■ TASK DATA ■
::::

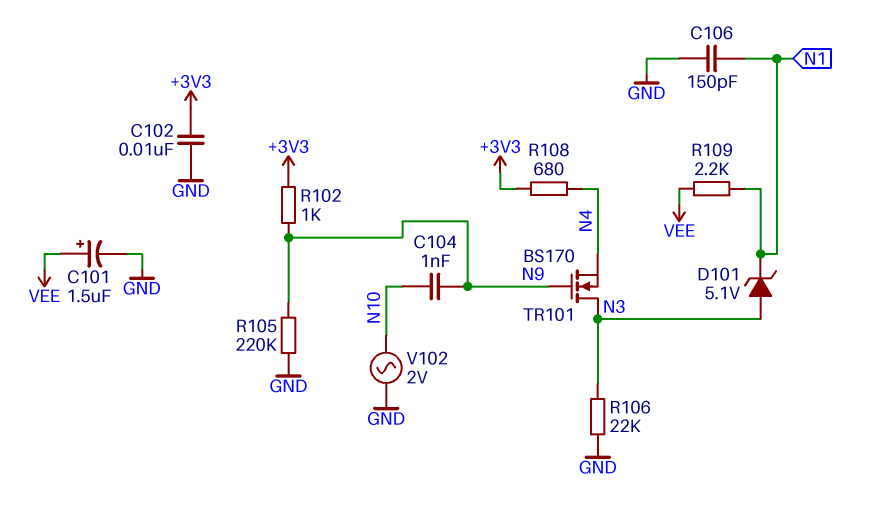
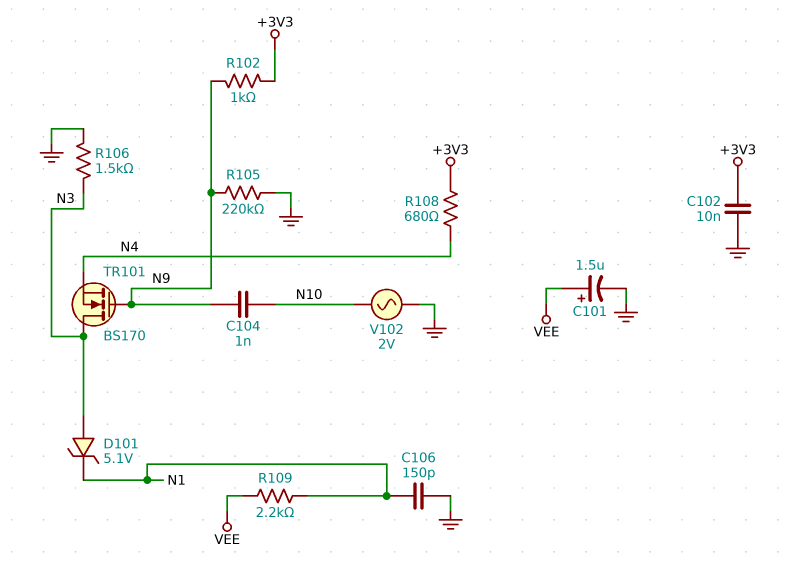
R106: 22k (GND, N3) -> 1.5k (GND, N3)

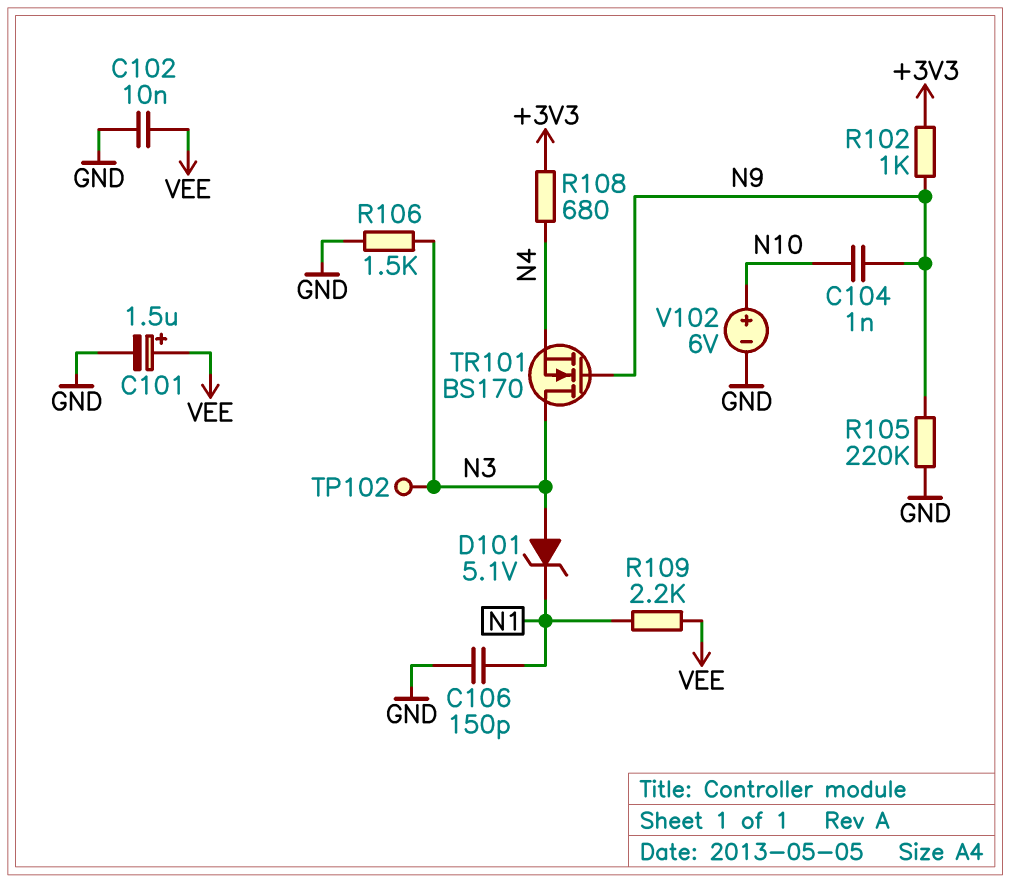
C102: 10nF (+3V3, GND) -> 10nF (GND, VEE)
TP102: none -> test point (N3)
V102: AC 2V (GND, N10) -> 6V (plus N10, minus GND)

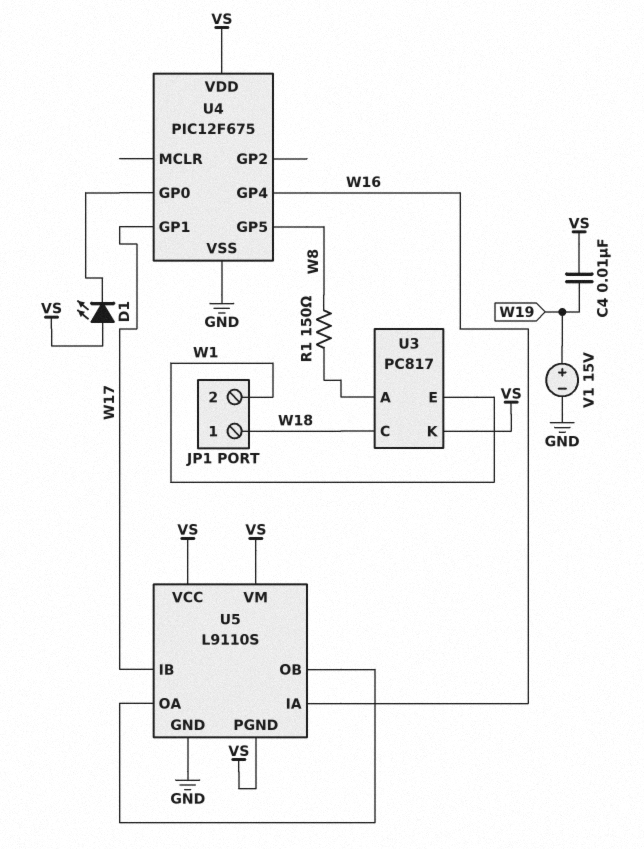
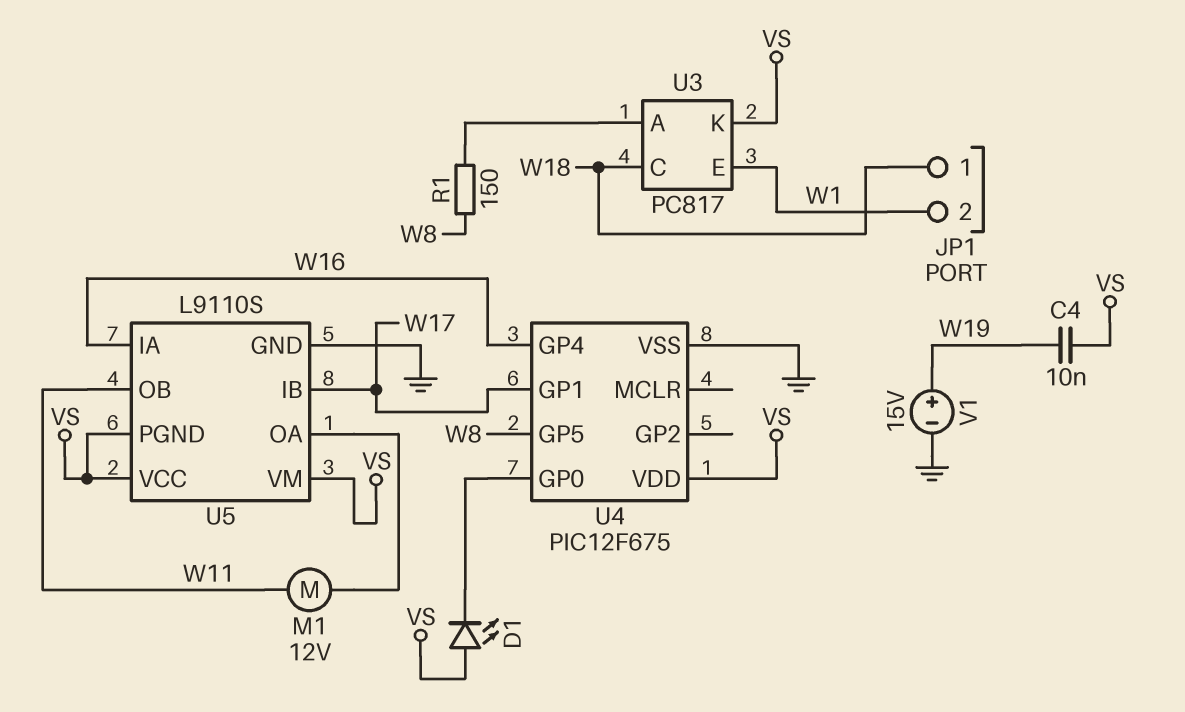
M1: none -> motor 12V (U5/OA, W11)
U5 pin OB: U5/OA -> W11

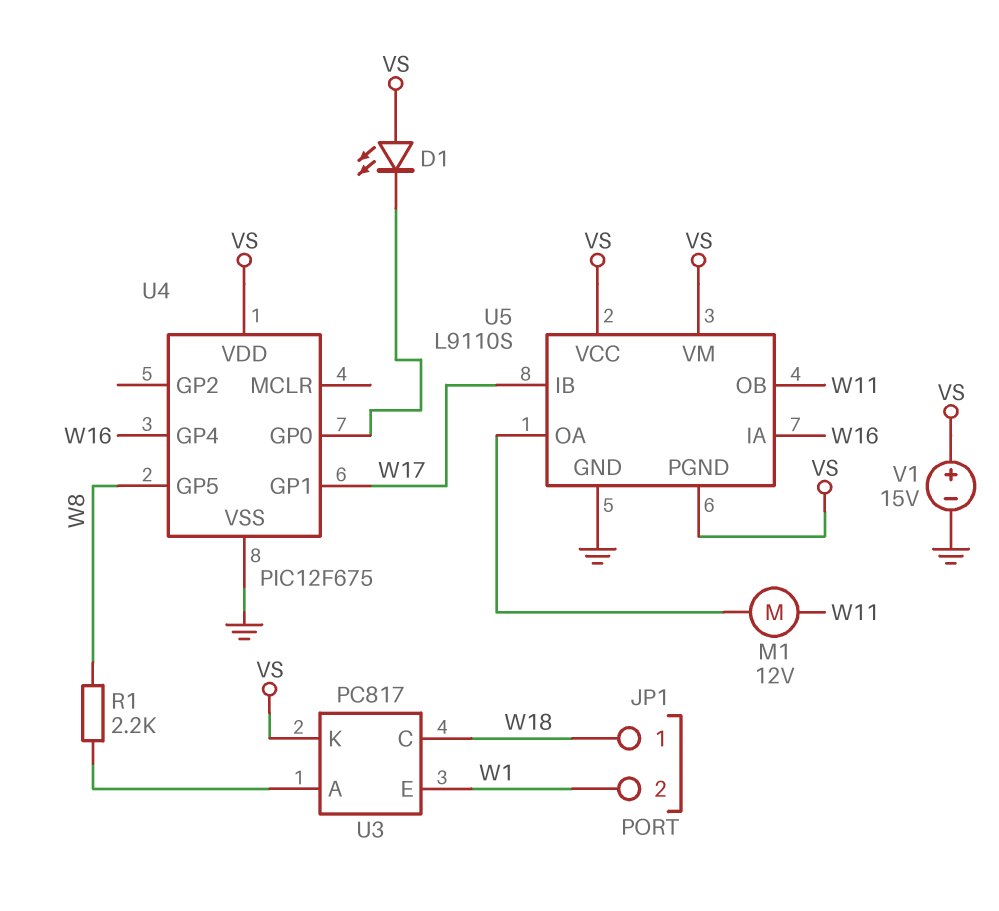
C4: 10nF (VS, W19) -> none
R1: 150 (U3/A, W8) -> 2.2k (U3/A, W8)
V1: 15V (plus W19, minus GND) -> 15V (plus VS, minus GND)

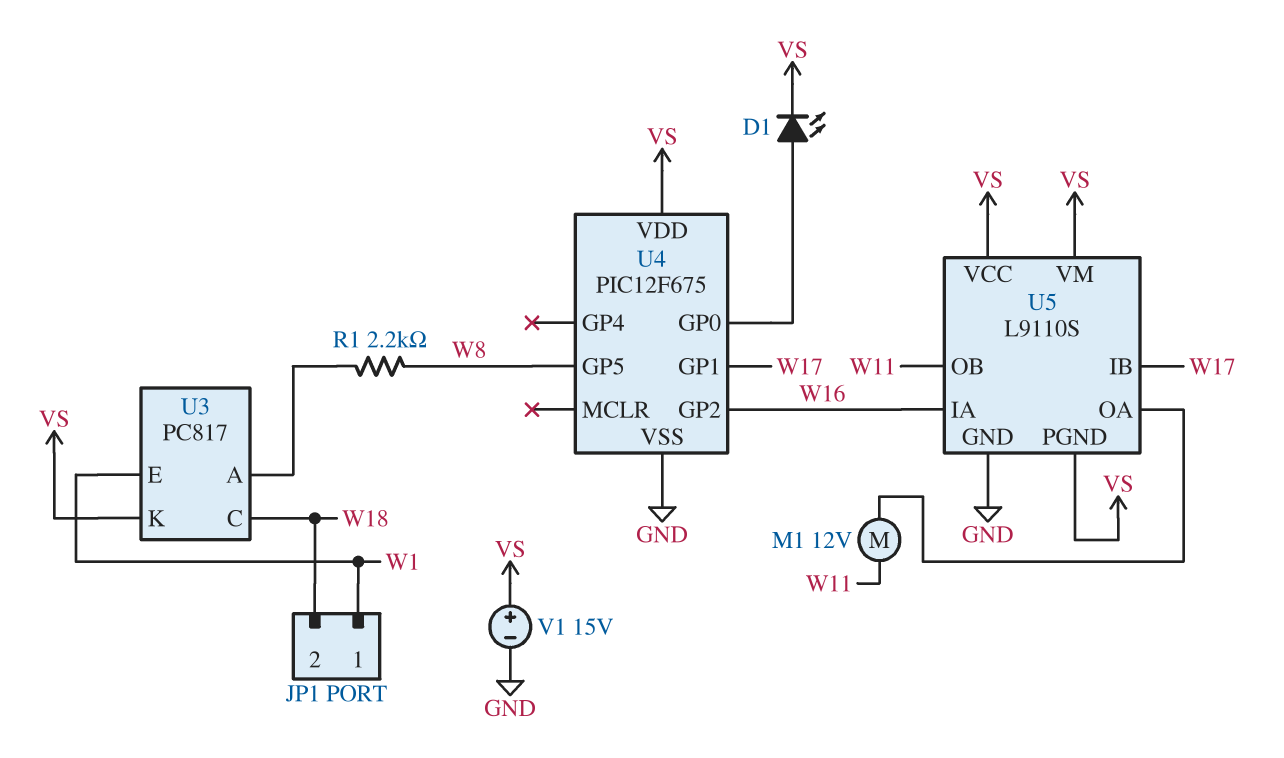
D1: LED (A VS, K U4/GP0) -> LED (A U4/GP0, K VS)
JP1 pin 1: W18 -> W1
JP1 pin 2: W1 -> W18
U4 pin GP2: none -> W16
U4 pin GP4: W16 -> none

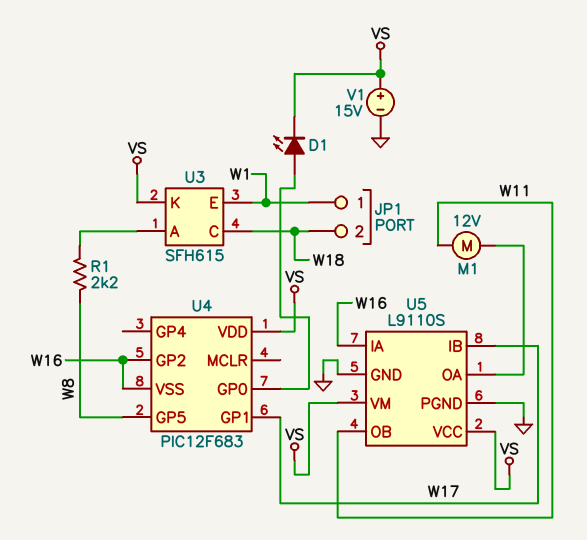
U3: PC817 -> SFH615
U4: PIC12F675 -> PIC12F683
U4 pin VSS: GND -> W16
U5 pin PGND: VS -> GND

::::

■ TASK INSTRUCTIONS ■
Copy the lines from the one with "U3: PC817 -> SFH615" through the last line of the material above, exactly as they are and with no others.

■ SOLUTION ■
U3: PC817 -> SFH615
U4: PIC12F675 -> PIC12F683
U4 pin VSS: GND -> W16
U5 pin PGND: VS -> GND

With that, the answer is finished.